[Collected data entries]
..........
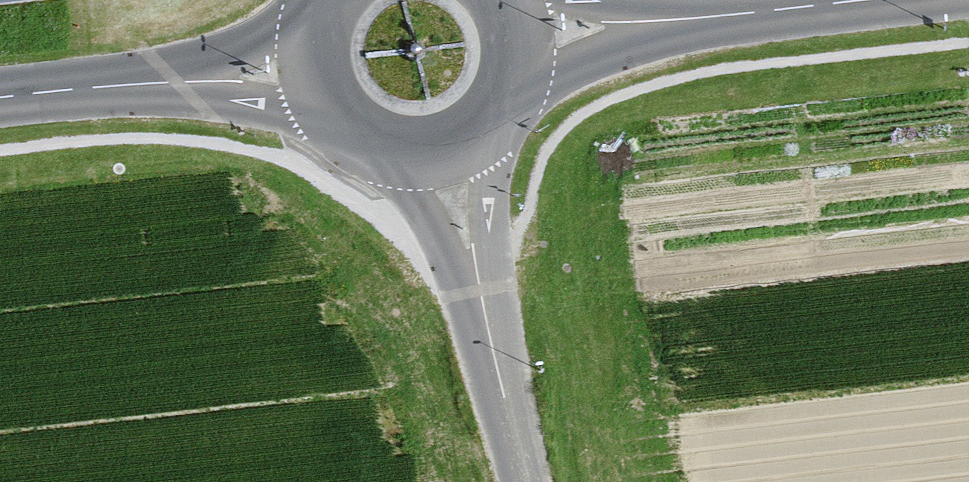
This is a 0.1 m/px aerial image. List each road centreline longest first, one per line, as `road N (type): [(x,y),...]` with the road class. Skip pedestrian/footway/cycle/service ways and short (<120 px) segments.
road 1 (residential): [(854,0),(526,32)]
road 2 (unclassified): [(442,167),(526,481)]
road 3 (tertiary): [(303,72),(0,98)]
road 4 (tertiary): [(303,72),(314,106),(339,139),(371,161),(442,167)]
road 5 (tertiary): [(442,167),(501,131),(520,101),(526,32)]

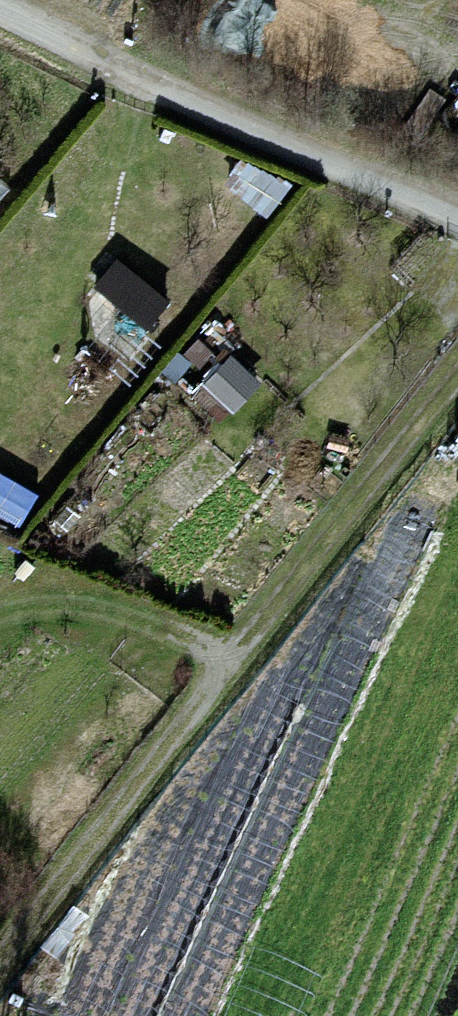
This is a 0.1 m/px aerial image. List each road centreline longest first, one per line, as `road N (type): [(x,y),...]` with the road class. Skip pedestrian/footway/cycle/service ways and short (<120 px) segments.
road 1 (track): [(0,971),(457,378)]
road 2 (track): [(0,16),(238,126),(457,210)]
road 3 (track): [(236,666),(100,606),(0,617)]
road 4 (track): [(146,83),(98,269)]

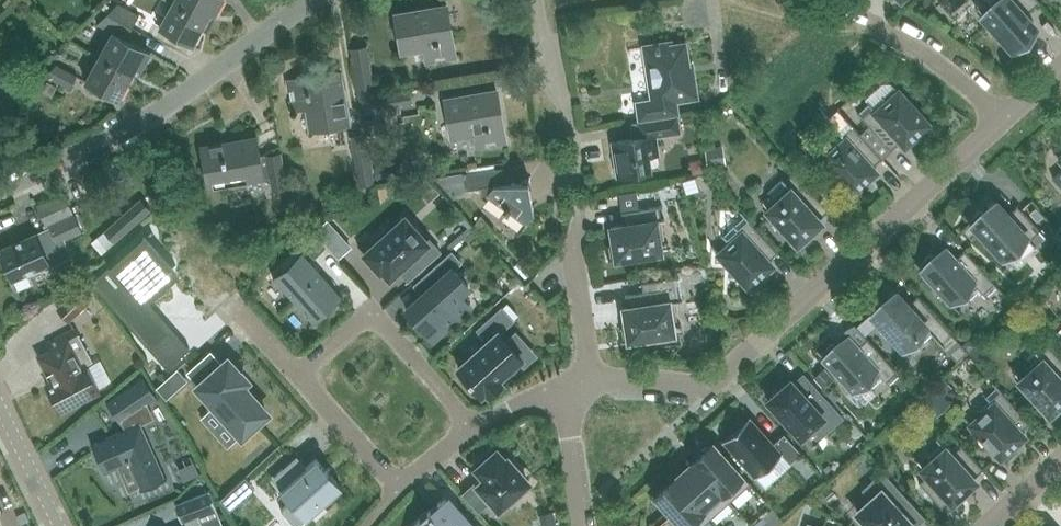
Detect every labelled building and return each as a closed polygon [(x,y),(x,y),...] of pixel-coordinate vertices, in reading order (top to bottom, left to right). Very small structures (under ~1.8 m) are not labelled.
[(174,2),(206,19),(211,11),(215,13),(222,0),(170,0),(174,2)] [(1035,25),(1025,14),(1038,2),(1039,2),(1040,1),(1039,0),(986,0),(991,6),(982,14),(976,7),(975,8),(1017,55),(1018,54),(1017,52),(1027,43),(1023,39),(1027,35),(1031,35),(1035,33),(1036,29),(1035,25)] [(206,19),(174,2),(161,26),(193,44),(206,19)] [(106,3),(101,7),(107,13),(111,8),(106,3)] [(107,13),(106,14),(132,27),(138,15),(117,3),(111,8),(107,13)] [(424,48),(427,62),(455,57),(446,5),(395,14),(402,52),(424,48)] [(106,14),(96,24),(111,32),(101,50),(98,56),(132,74),(135,68),(136,66),(141,69),(150,52),(125,39),(132,27),(106,14)] [(640,121),(642,121),(678,115),(679,115),(677,100),(696,97),(693,78),(692,76),(690,76),(689,76),(684,43),(673,45),(672,42),(659,44),(659,43),(655,44),(644,46),(652,98),(650,99),(650,101),(638,103),(640,121)] [(362,46),(352,48),(360,98),(375,95),(367,45),(362,46)] [(98,56),(85,80),(118,98),(132,74),(98,56)] [(55,65),(46,75),(59,81),(67,86),(69,87),(75,76),(55,65)] [(307,107),(311,131),(349,125),(340,72),(288,81),(289,88),(293,87),(296,101),(292,102),(293,109),(307,107)] [(0,81),(0,103),(12,91),(1,80),(0,81)] [(42,90),(53,96),(57,86),(47,81),(42,90)] [(855,110),(854,111),(869,126),(861,134),(868,142),(883,158),(891,151),(892,151),(893,151),(892,150),(901,142),(906,147),(907,147),(907,146),(917,136),(921,140),(932,129),(935,133),(936,132),(890,82),(889,83),(890,84),(882,84),(865,99),(869,103),(867,104),(868,105),(859,114),(855,110)] [(375,95),(360,98),(362,106),(363,112),(412,103),(409,89),(375,95)] [(474,133),(476,147),(505,142),(496,90),(445,99),(452,136),(474,133)] [(644,137),(613,142),(618,175),(638,172),(650,170),(648,156),(659,154),(657,137),(681,133),(678,115),(642,121),(644,137)] [(821,136),(810,147),(815,152),(861,201),(862,200),(858,197),(870,186),(866,182),(876,172),(877,173),(878,172),(873,167),(882,159),(883,160),(884,159),(845,118),(844,118),(849,123),(839,132),(839,131),(838,132),(841,136),(830,146),(821,136)] [(351,136),(359,184),(375,181),(367,133),(351,136)] [(200,146),(208,189),(265,179),(265,178),(270,177),(272,191),(273,191),(275,201),(288,199),(287,188),(280,153),(260,156),(256,136),(200,146)] [(717,146),(705,147),(707,167),(719,166),(717,146)] [(702,161),(691,163),(692,174),(704,173),(702,161)] [(388,164),(374,166),(377,180),(390,178),(388,164)] [(466,190),(481,188),(482,191),(505,209),(505,210),(508,212),(508,211),(526,224),(533,214),(528,180),(498,185),(495,169),(463,174),(466,190)] [(822,224),(821,220),(819,219),(828,211),(829,212),(830,211),(791,169),(790,170),(795,175),(786,183),(782,178),(781,179),(787,185),(773,197),(777,201),(768,209),(762,202),(761,203),(803,250),(804,249),(802,247),(813,238),(809,234),(813,230),(817,230),(820,228),(822,224)] [(1051,177),(1060,188),(1060,169),(1051,177)] [(696,179),(683,183),(687,196),(695,193),(698,186),(696,179)] [(619,193),(621,212),(639,209),(636,190),(619,193)] [(45,225),(47,230),(36,235),(35,232),(0,248),(0,254),(12,280),(71,253),(64,239),(82,231),(64,192),(36,205),(45,225)] [(141,199),(114,223),(125,236),(152,212),(141,199)] [(988,205),(988,209),(983,213),(980,209),(969,218),(968,216),(967,217),(1010,263),(1004,256),(1012,248),(1019,255),(1032,242),(1035,246),(1036,245),(1034,242),(1042,234),(1045,237),(1046,236),(1017,204),(1016,205),(1016,206),(1008,214),(999,204),(996,202),(992,202),(988,205)] [(611,236),(613,239),(614,244),(609,245),(611,258),(608,259),(608,260),(669,251),(671,249),(661,251),(659,239),(665,238),(662,220),(665,220),(665,218),(661,219),(660,207),(663,207),(663,205),(639,209),(621,212),(622,213),(623,213),(625,225),(616,226),(614,227),(611,229),(610,232),(611,236)] [(1035,207),(1029,212),(1036,220),(1042,216),(1035,207)] [(710,247),(756,295),(757,294),(754,291),(765,280),(761,276),(772,267),(772,268),(773,267),(768,261),(776,253),(777,254),(778,253),(740,212),(739,213),(744,218),(734,227),(733,226),(732,227),(736,230),(726,240),(725,239),(724,240),(729,244),(718,254),(711,246),(710,247)] [(435,256),(401,218),(363,250),(389,280),(397,272),(406,282),(435,256)] [(326,219),(313,230),(323,241),(336,229),(326,219)] [(117,243),(106,230),(91,241),(103,255),(114,246),(114,247),(118,244),(117,243)] [(146,236),(94,282),(152,348),(169,332),(145,304),(147,303),(146,301),(144,303),(138,297),(141,293),(154,283),(172,266),(147,237),(153,232),(152,231),(146,236)] [(313,233),(301,243),(314,258),(326,247),(313,233)] [(914,262),(959,311),(960,310),(953,302),(963,293),(970,300),(971,299),(970,298),(980,289),(988,298),(989,298),(987,295),(997,286),(1001,291),(1002,290),(964,249),(963,250),(964,251),(955,259),(944,247),(943,247),(944,248),(934,258),(930,254),(918,264),(915,261),(914,262)] [(303,253),(275,278),(273,277),(313,323),(314,322),(311,319),(339,294),(342,297),(342,296),(302,251),(301,252),(303,253)] [(461,261),(451,251),(423,276),(432,286),(406,309),(422,327),(437,314),(447,325),(469,306),(458,294),(468,286),(453,268),(461,261)] [(623,340),(621,340),(621,341),(684,332),(683,330),(674,332),(672,320),(677,319),(675,301),(678,301),(681,300),(678,276),(674,277),(641,282),(641,283),(642,283),(643,291),(625,294),(625,296),(626,295),(628,308),(625,309),(623,313),(623,317),(626,320),(627,325),(621,326),(623,340)] [(58,308),(69,320),(90,301),(79,288),(58,308)] [(868,307),(867,308),(910,354),(910,353),(904,346),(912,338),(919,345),(932,333),(944,346),(958,361),(969,352),(955,337),(917,295),(916,296),(917,297),(908,305),(899,295),(895,293),(891,293),(888,296),(887,300),(883,303),(880,299),(869,308),(868,307)] [(501,307),(477,329),(487,341),(458,367),(468,379),(467,380),(470,383),(471,382),(481,394),(485,390),(488,394),(501,382),(498,379),(521,358),(498,333),(513,320),(501,307)] [(857,324),(865,334),(877,324),(869,314),(857,324)] [(100,390),(85,362),(91,358),(75,329),(47,344),(50,350),(39,356),(53,382),(47,386),(61,411),(100,390)] [(816,350),(861,400),(863,399),(855,390),(865,381),(872,389),(873,388),(872,387),(882,378),(891,387),(892,386),(889,383),(899,375),(903,380),(904,379),(866,337),(865,338),(866,339),(857,347),(846,335),(846,336),(846,337),(836,346),(832,342),(821,353),(817,349),(816,350)] [(968,337),(962,343),(968,350),(974,343),(968,337)] [(968,351),(978,361),(993,346),(983,337),(968,351)] [(1037,351),(1034,348),(1033,349),(1039,355),(1025,367),(1029,371),(1020,379),(1014,372),(1013,373),(1055,420),(1056,419),(1055,417),(1060,411),(1060,404),(1060,358),(1058,355),(1057,356),(1045,343),(1037,351)] [(222,364),(210,351),(188,372),(199,384),(198,385),(215,404),(210,408),(237,438),(267,412),(241,384),(246,379),(227,359),(222,364)] [(813,377),(822,386),(833,376),(824,367),(813,377)] [(178,369),(156,388),(164,397),(186,378),(178,369)] [(790,379),(767,400),(801,437),(818,421),(827,431),(842,417),(803,373),(793,382),(790,379)] [(105,400),(120,422),(157,397),(143,375),(105,400)] [(930,387),(918,397),(925,405),(935,416),(949,404),(941,395),(951,386),(942,376),(930,387)] [(1027,440),(1026,436),(1024,435),(1033,427),(1034,428),(1035,427),(996,385),(995,386),(1000,391),(990,399),(990,398),(989,399),(992,403),(982,412),(981,411),(980,412),(984,417),(974,426),(967,418),(966,419),(1008,466),(1009,465),(1008,463),(1018,454),(1014,450),(1018,446),(1022,446),(1025,444),(1027,440)] [(833,387),(827,392),(835,400),(840,396),(838,394),(836,396),(832,391),(834,389),(833,387)] [(749,416),(722,440),(733,451),(746,466),(755,476),(764,486),(801,452),(784,433),(773,443),(749,416)] [(130,459),(143,488),(165,479),(141,424),(93,445),(104,471),(130,459)] [(976,482),(975,479),(974,477),(983,469),(983,470),(984,469),(961,443),(960,444),(961,445),(952,453),(937,437),(936,437),(941,444),(928,456),(932,460),(923,468),(916,460),(915,461),(928,475),(921,481),(920,481),(919,481),(942,507),(943,506),(950,499),(958,508),(959,507),(957,505),(967,496),(964,492),(968,488),(972,488),(975,486),(976,482)] [(692,459),(692,460),(728,500),(749,482),(713,443),(693,460),(692,459)] [(496,450),(477,468),(486,477),(479,483),(477,481),(463,494),(478,511),(491,499),(498,507),(528,481),(507,458),(505,460),(496,450)] [(295,525),(299,525),(342,487),(327,470),(330,467),(329,466),(326,469),(316,458),(280,490),(290,502),(281,510),(295,525)] [(195,459),(180,467),(185,477),(200,470),(195,459)] [(674,476),(673,476),(710,517),(728,500),(692,460),(691,460),(692,461),(675,477),(674,476)] [(883,471),(871,481),(880,491),(857,512),(869,525),(913,525),(908,519),(918,510),(883,471)] [(656,525),(700,525),(710,517),(673,476),(673,477),(673,478),(654,496),(670,514),(656,525)] [(232,508),(252,489),(243,478),(222,496),(232,508)] [(208,490),(174,503),(181,521),(198,515),(201,524),(219,518),(208,490)] [(414,525),(469,525),(444,498),(441,501),(440,501),(417,521),(418,522),(414,525)] [(542,513),(545,525),(556,525),(553,511),(542,513)] [(776,512),(765,522),(769,525),(775,525),(782,519),(776,512)]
..........
▶ _The problem_
If a line above holds "track", count it; say how many such lines there are and nothing else.

▶ _Solution to this task_
4